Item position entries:
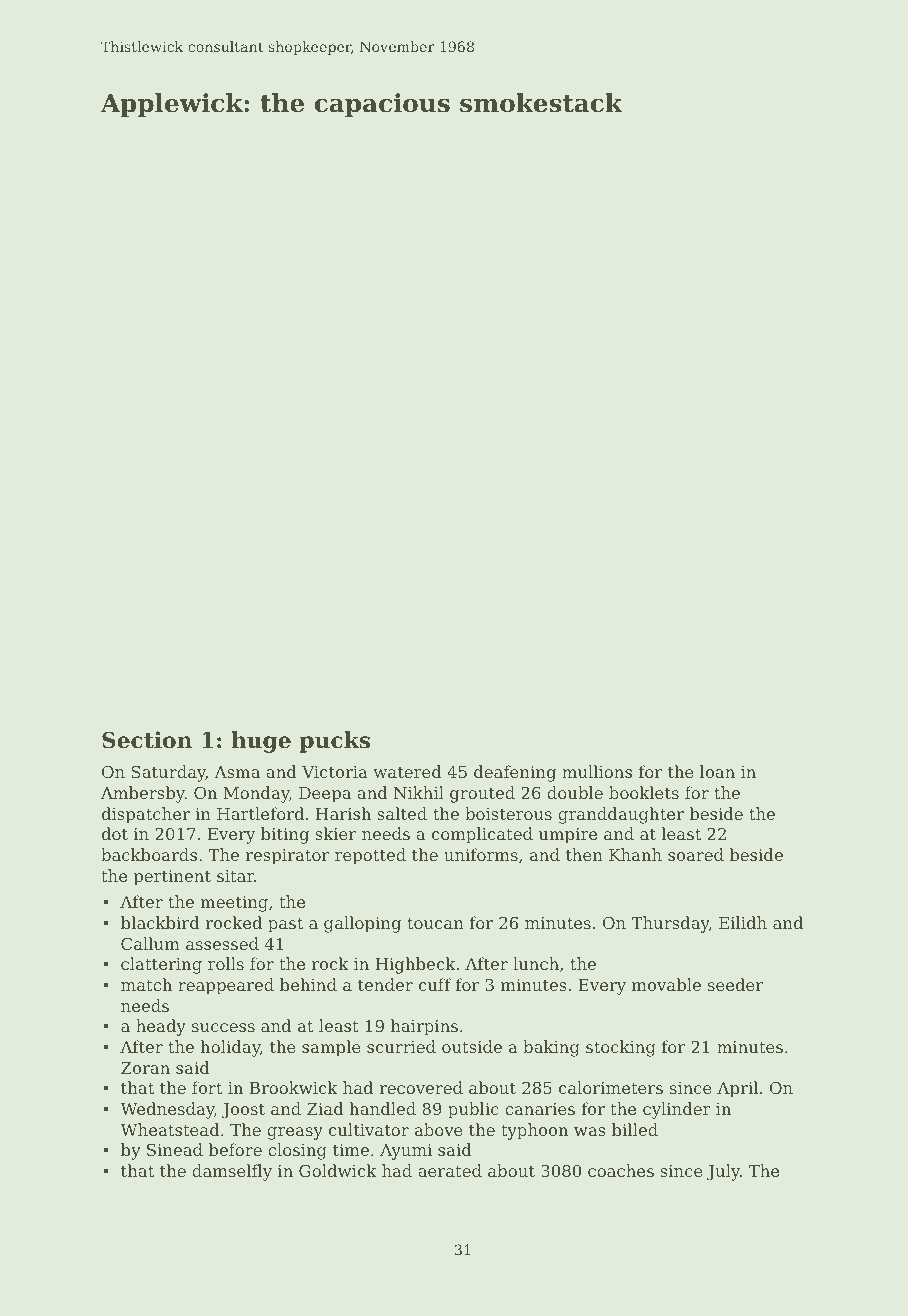  What do you see at coordinates (670, 924) in the image?
I see `Thursday` at bounding box center [670, 924].
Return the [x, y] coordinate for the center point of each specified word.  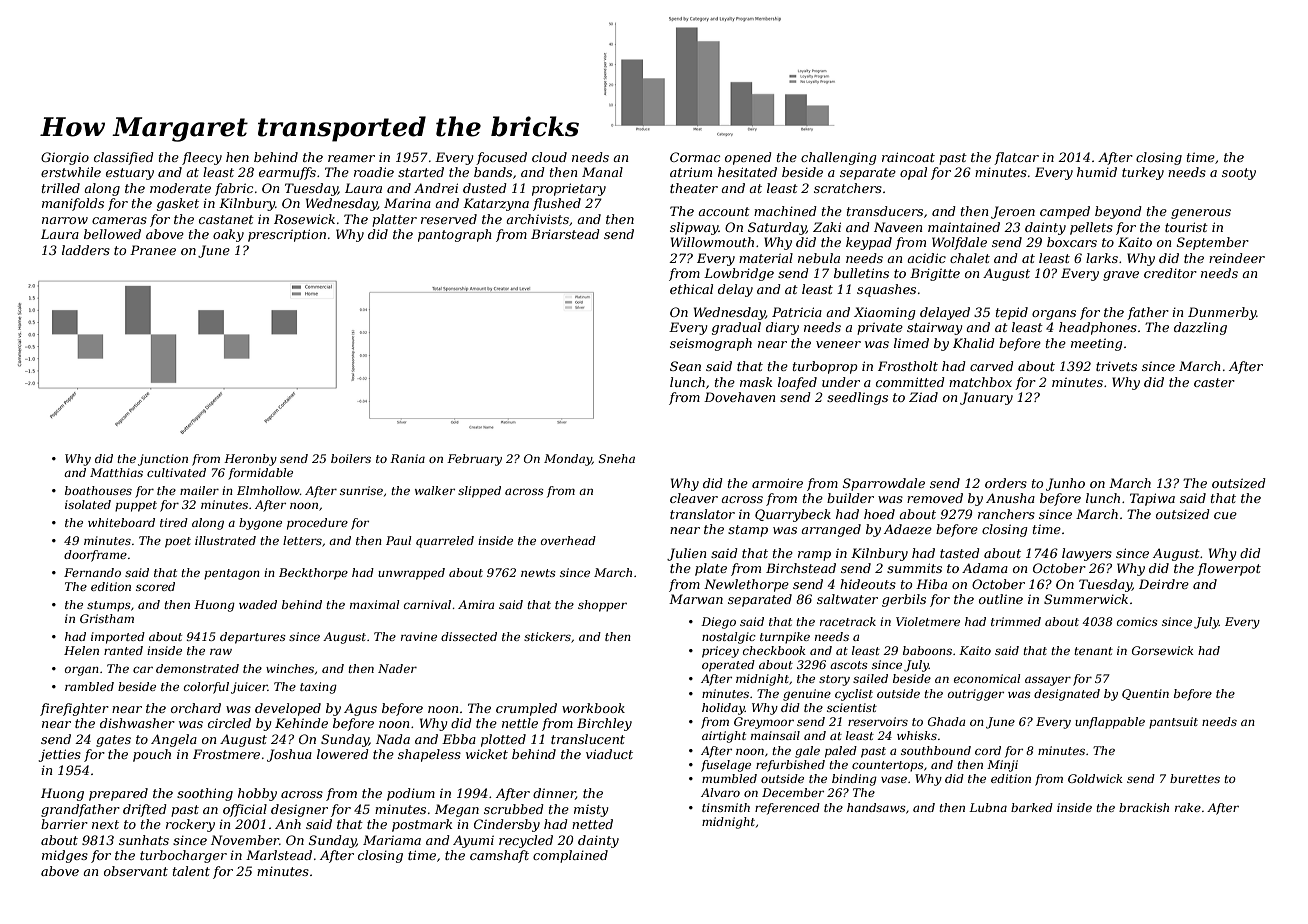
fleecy [202, 158]
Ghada [946, 721]
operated [728, 666]
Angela [174, 740]
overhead [568, 540]
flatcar [1016, 158]
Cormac [695, 157]
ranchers [1006, 514]
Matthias [116, 472]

→ INSTRUCTIONS TO FOLLOW
Copy these records word for word, including every line of text, but leave the pictures out of your answer.

→ EXPECTED ANSWER
  What do you see at coordinates (670, 924) in the image?
I see `Thursday` at bounding box center [670, 924].
Return the [x, y] coordinate for the center point of each specified word.  
fleecy [202, 158]
Ghada [946, 721]
operated [728, 666]
Angela [174, 740]
overhead [568, 540]
flatcar [1016, 158]
Cormac [695, 157]
ranchers [1006, 514]
Matthias [116, 472]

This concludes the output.